TASK DIRECTIONS:
Locate each line below that includes "scissors" and reproduce it.

PROVIDED MATERIAL:
====
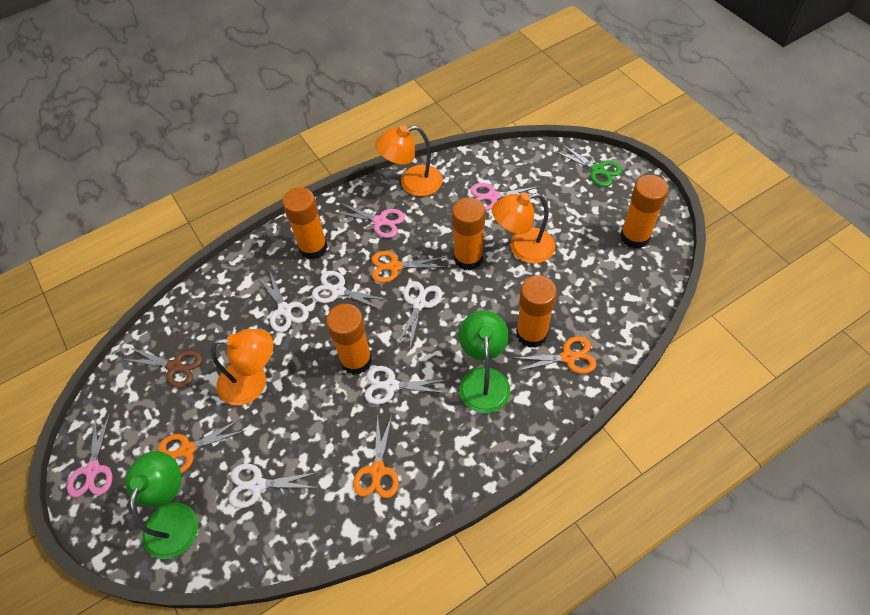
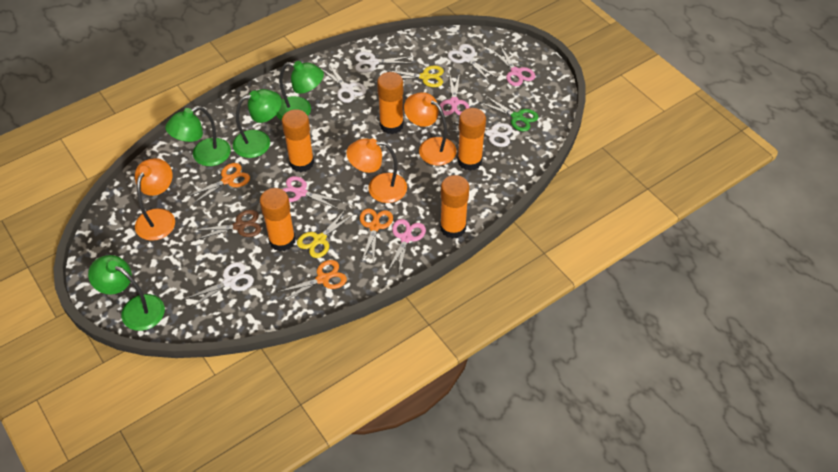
green lamp: 2 -> 4
orange scissors: 4 -> 3
pink scissors: 3 -> 4
yellow scissors: 0 -> 2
====
SOLUTION TO THIS EXERCISE:
orange scissors: 4 -> 3
pink scissors: 3 -> 4
yellow scissors: 0 -> 2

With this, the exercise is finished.